▸ **What needs to be done**
Count the rows below that contain the string "kern", treating uppercase and lowercase as different. Reply with the number only.

▸ **Provided data**
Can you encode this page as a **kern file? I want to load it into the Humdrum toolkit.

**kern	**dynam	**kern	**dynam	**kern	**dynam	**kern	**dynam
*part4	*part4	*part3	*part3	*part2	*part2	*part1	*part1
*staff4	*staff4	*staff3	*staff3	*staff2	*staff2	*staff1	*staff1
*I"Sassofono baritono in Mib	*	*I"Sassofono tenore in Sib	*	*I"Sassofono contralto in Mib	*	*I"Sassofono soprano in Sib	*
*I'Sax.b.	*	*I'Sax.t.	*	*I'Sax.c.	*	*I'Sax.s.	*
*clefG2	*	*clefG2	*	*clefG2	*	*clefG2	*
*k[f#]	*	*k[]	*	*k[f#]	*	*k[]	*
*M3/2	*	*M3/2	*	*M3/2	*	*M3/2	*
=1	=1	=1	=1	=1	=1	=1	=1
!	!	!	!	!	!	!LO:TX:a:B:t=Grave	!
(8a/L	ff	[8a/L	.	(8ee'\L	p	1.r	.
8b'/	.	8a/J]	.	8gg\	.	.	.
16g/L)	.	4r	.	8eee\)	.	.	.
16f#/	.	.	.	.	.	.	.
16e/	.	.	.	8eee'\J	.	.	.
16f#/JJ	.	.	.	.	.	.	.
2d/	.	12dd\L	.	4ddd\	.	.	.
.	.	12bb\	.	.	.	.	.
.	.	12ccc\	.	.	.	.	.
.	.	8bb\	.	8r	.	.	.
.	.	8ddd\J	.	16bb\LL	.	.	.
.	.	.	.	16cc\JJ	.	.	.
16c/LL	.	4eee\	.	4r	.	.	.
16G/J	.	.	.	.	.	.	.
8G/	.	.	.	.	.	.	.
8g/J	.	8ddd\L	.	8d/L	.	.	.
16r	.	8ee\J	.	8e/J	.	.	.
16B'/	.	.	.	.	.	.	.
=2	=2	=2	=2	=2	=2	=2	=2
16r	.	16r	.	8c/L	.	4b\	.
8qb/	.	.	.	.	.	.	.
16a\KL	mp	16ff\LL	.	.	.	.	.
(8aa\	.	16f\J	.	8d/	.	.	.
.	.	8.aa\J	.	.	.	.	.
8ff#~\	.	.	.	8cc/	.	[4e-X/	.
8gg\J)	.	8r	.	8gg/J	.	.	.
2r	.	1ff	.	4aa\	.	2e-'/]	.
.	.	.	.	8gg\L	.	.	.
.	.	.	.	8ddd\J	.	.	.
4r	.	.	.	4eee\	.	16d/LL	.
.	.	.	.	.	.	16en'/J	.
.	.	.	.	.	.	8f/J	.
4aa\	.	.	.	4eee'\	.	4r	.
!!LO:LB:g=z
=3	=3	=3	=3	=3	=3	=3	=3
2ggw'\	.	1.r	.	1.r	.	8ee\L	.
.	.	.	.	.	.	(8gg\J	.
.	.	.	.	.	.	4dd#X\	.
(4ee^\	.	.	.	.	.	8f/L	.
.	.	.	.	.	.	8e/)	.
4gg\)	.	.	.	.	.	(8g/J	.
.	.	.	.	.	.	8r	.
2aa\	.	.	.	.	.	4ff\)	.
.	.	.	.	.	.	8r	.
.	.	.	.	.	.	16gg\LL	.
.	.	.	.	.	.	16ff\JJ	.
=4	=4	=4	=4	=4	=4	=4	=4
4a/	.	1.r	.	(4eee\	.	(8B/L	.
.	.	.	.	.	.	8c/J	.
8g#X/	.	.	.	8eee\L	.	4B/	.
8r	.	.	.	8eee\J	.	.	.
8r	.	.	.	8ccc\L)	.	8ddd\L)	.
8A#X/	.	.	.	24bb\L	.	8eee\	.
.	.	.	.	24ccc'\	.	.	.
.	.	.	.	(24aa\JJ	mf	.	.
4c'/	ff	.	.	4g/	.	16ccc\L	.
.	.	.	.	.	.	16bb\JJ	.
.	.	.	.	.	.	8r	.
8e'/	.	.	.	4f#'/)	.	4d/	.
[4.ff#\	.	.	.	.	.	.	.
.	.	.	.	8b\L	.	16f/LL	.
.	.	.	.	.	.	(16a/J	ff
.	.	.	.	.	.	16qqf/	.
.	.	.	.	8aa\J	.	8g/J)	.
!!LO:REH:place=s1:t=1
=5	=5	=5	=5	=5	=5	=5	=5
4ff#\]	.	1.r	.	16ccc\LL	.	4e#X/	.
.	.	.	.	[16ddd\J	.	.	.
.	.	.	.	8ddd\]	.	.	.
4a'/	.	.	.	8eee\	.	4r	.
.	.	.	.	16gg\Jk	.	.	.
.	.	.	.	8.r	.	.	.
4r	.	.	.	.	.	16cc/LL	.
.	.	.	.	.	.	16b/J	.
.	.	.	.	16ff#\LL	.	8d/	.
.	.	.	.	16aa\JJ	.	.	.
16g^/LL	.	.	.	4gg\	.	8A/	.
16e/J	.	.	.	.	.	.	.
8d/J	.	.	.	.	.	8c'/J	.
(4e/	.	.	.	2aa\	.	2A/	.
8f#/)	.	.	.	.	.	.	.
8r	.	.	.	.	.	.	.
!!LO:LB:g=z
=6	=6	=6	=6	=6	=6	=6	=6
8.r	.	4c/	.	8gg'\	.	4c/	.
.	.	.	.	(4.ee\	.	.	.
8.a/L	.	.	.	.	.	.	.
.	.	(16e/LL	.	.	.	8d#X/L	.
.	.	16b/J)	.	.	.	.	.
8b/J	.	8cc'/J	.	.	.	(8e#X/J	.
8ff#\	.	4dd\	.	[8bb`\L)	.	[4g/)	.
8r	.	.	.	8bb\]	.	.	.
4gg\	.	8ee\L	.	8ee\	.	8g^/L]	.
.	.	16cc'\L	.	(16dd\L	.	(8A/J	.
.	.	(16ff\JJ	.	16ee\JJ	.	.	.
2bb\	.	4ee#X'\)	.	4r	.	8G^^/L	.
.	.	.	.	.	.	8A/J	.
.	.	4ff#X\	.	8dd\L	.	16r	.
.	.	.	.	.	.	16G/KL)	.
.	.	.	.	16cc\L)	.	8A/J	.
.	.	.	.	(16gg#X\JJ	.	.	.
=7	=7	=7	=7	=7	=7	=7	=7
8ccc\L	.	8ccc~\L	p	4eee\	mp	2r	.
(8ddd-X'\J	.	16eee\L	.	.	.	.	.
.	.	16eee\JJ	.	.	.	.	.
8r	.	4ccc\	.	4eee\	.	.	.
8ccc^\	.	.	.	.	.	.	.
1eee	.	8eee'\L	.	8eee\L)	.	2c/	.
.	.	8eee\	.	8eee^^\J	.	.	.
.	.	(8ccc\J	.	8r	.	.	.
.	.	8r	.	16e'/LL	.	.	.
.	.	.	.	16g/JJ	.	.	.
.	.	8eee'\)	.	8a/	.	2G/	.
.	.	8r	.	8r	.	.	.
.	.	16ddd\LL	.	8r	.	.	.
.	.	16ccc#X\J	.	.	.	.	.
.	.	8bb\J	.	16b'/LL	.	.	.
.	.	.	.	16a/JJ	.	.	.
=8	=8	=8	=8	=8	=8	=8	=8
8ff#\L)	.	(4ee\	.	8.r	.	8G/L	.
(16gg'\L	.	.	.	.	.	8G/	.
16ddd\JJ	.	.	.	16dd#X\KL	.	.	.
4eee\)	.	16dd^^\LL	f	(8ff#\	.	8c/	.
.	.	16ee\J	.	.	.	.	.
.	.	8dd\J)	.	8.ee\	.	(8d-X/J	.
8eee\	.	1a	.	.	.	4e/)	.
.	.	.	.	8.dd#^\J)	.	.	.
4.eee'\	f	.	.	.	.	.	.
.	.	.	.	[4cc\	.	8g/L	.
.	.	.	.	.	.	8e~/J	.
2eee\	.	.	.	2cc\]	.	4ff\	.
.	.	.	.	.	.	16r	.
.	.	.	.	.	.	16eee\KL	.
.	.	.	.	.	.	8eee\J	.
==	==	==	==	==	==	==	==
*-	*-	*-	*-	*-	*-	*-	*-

▸ **Reply to the exercise**
2